START STORED DATA

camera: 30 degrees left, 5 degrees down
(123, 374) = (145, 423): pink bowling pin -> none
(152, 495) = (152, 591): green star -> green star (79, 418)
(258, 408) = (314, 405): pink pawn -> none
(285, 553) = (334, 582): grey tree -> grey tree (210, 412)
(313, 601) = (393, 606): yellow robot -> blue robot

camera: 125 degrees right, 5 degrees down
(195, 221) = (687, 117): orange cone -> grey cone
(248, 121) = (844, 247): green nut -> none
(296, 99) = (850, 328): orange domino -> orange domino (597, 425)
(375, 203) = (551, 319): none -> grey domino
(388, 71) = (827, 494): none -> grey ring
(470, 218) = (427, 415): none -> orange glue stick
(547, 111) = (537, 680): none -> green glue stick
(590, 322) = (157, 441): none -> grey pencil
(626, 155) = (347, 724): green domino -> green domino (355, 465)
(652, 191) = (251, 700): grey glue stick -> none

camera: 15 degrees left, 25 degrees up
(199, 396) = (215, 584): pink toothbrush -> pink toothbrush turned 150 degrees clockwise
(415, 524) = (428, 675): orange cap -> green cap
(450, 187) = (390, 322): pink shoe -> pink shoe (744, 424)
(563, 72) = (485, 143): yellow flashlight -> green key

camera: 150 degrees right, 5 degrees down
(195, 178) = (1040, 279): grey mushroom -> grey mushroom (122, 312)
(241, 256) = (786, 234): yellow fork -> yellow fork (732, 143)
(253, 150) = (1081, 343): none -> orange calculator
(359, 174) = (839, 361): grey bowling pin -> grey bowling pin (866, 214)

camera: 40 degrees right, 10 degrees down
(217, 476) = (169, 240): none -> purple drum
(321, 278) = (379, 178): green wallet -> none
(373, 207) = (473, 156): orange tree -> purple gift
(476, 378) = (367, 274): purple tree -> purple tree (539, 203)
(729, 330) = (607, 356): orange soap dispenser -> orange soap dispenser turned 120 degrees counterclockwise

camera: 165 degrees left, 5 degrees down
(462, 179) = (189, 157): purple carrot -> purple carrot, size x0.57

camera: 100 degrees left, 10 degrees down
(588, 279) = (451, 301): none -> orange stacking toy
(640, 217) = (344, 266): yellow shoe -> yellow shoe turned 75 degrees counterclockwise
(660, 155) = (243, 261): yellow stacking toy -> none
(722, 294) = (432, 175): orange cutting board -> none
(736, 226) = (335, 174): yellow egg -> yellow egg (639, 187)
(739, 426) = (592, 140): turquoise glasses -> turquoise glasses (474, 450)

END STORED DATA

**ACTION ITEM:**
Search the data and copy each line containing "orange".

**WRITTEN SOLUTION:**
(195, 221) = (687, 117): orange cone -> grey cone
(296, 99) = (850, 328): orange domino -> orange domino (597, 425)
(470, 218) = (427, 415): none -> orange glue stick
(415, 524) = (428, 675): orange cap -> green cap
(253, 150) = (1081, 343): none -> orange calculator
(373, 207) = (473, 156): orange tree -> purple gift
(729, 330) = (607, 356): orange soap dispenser -> orange soap dispenser turned 120 degrees counterclockwise
(588, 279) = (451, 301): none -> orange stacking toy
(722, 294) = (432, 175): orange cutting board -> none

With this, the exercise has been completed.